> _What is being asked_: Copy each line from the data that has the word "none" in it.

> _Information given_:
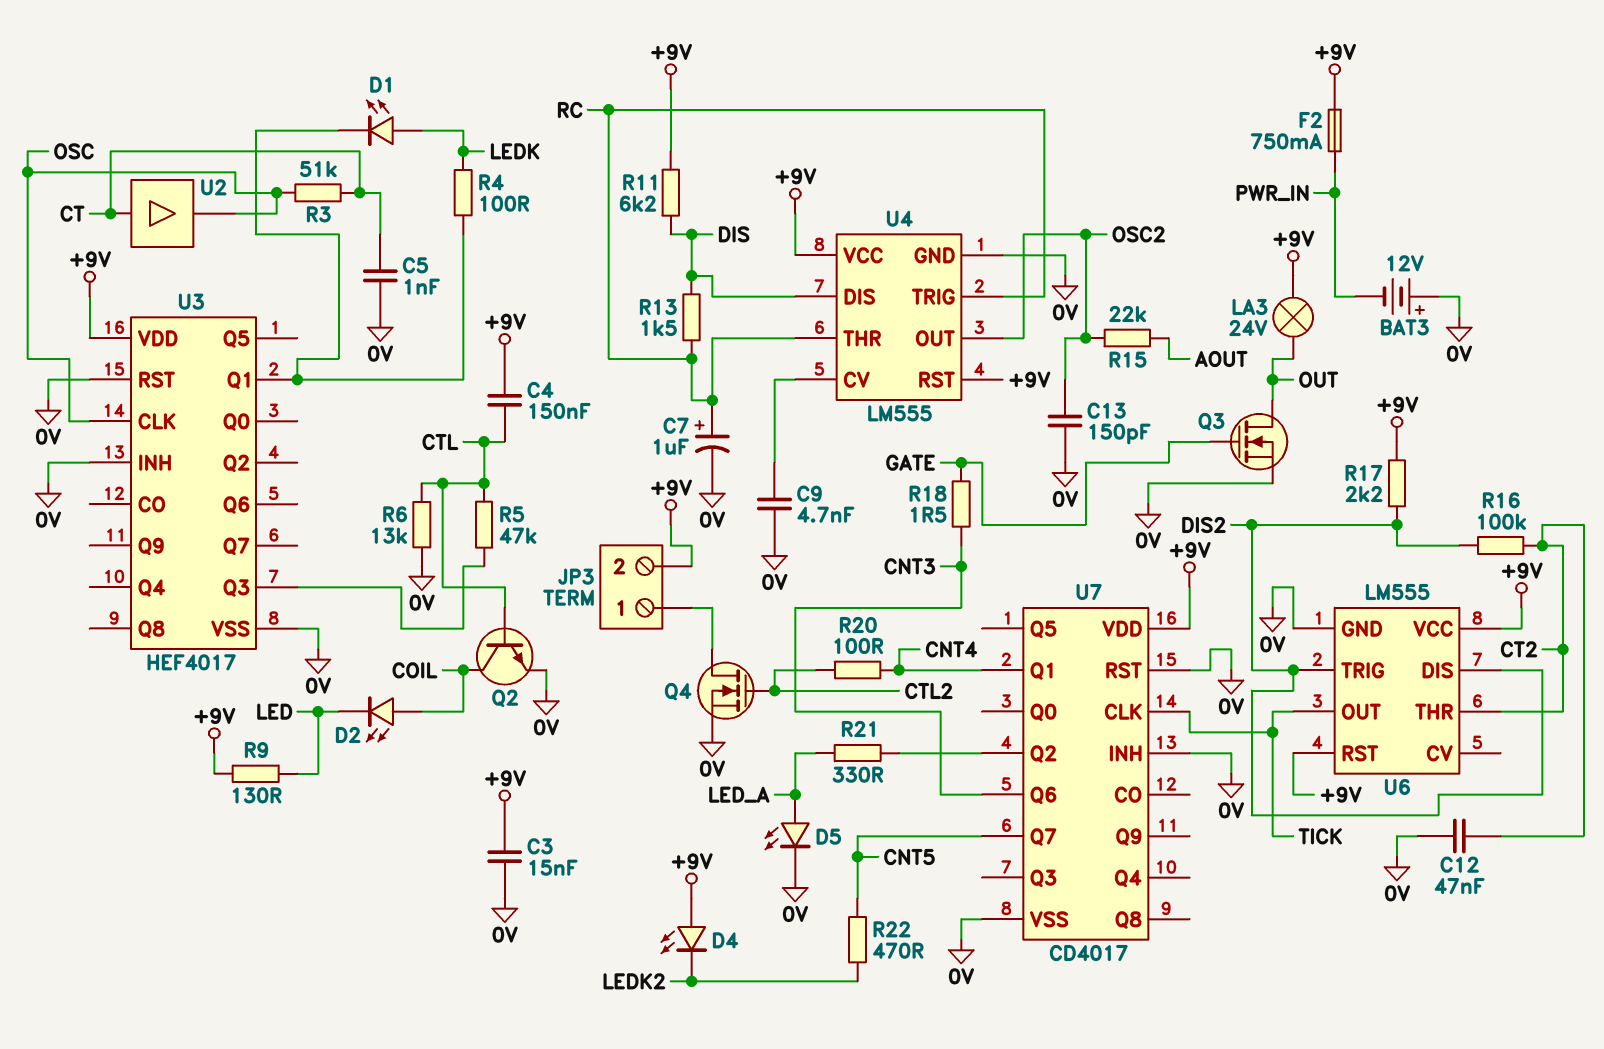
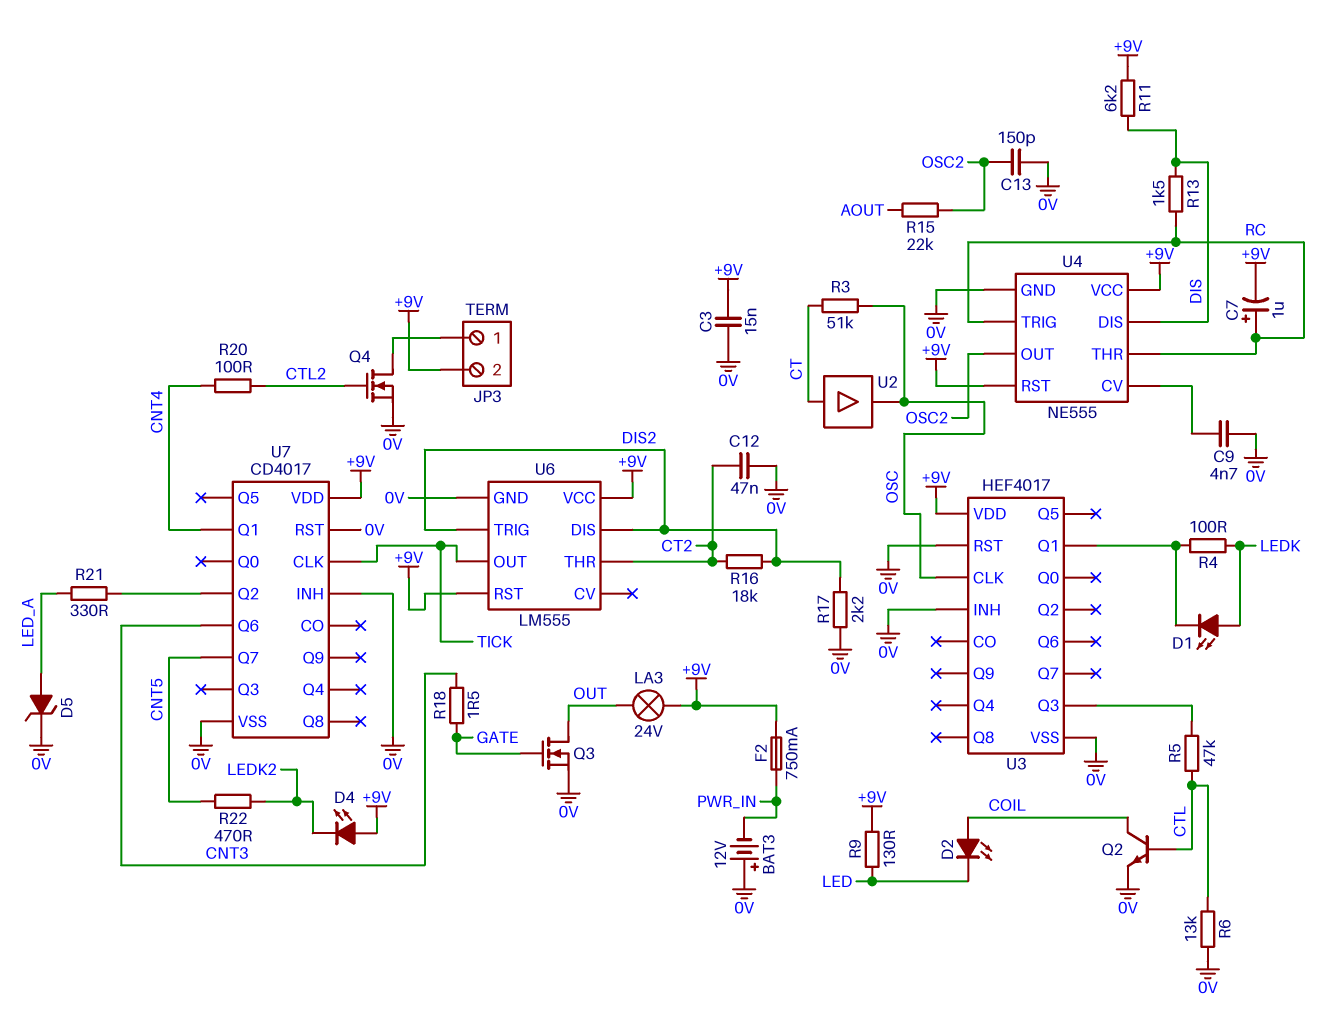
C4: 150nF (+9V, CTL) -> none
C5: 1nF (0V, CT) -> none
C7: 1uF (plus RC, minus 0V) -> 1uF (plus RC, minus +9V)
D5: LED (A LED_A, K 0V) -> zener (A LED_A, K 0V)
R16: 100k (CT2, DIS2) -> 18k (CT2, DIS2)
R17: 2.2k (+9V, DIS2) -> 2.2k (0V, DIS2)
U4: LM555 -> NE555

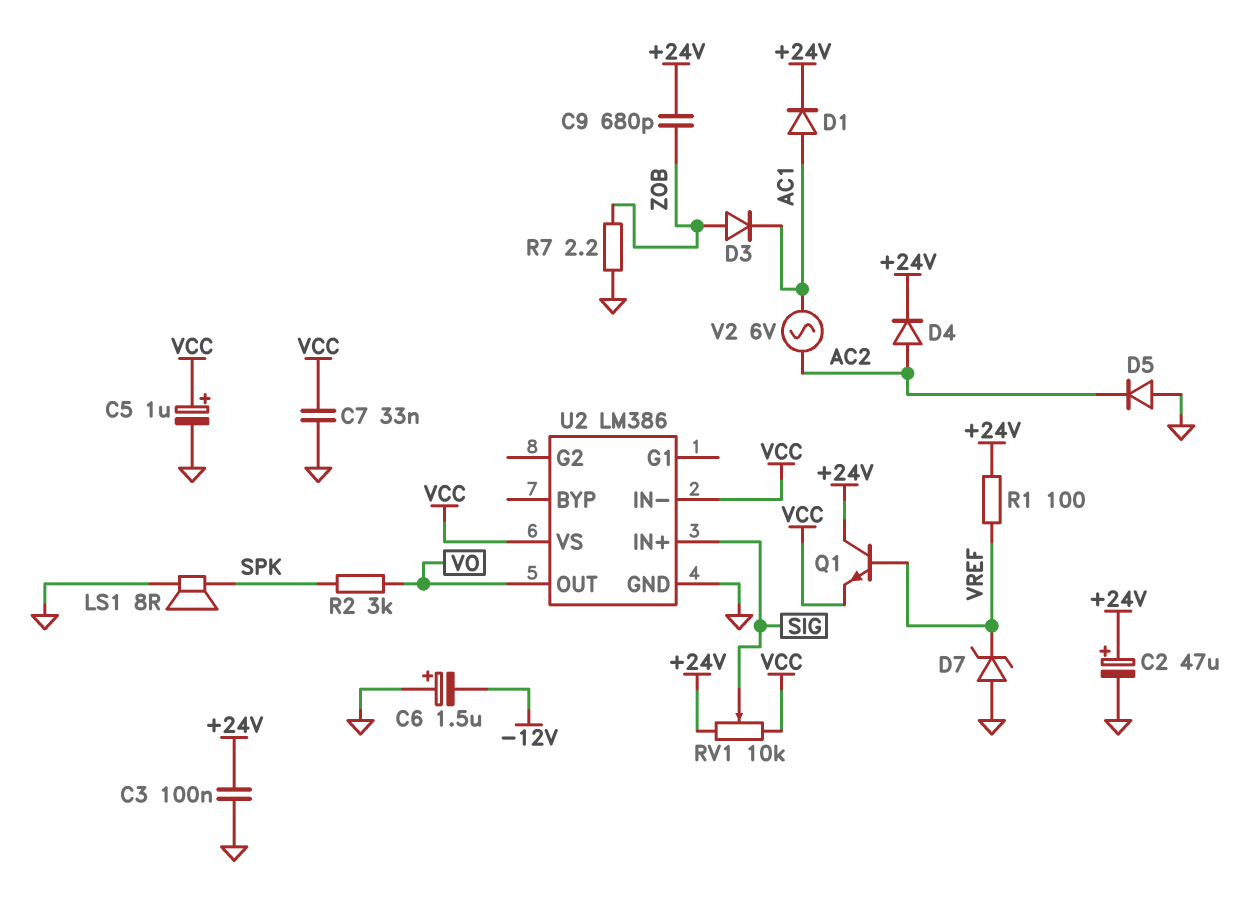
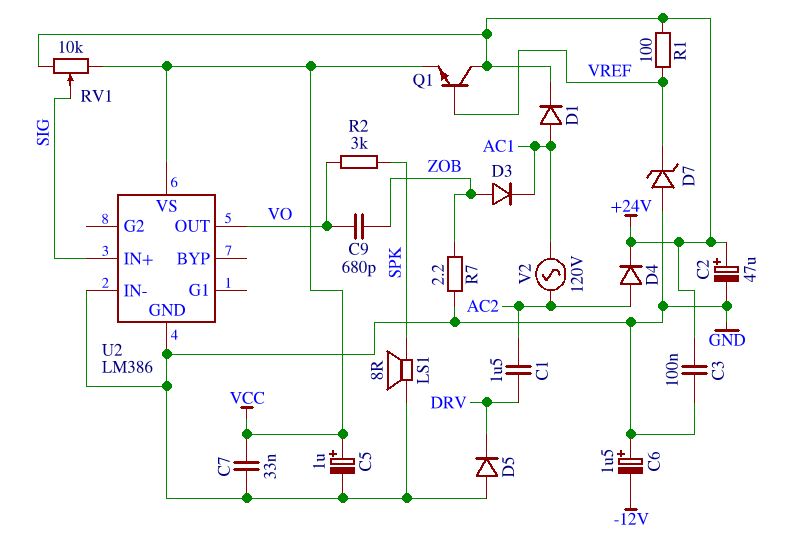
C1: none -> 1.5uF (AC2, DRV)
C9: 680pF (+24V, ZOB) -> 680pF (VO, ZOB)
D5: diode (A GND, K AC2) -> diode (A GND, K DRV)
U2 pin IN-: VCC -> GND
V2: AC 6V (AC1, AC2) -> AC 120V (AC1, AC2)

> _Output of the task_:
C4: 150nF (+9V, CTL) -> none
C5: 1nF (0V, CT) -> none
C1: none -> 1.5uF (AC2, DRV)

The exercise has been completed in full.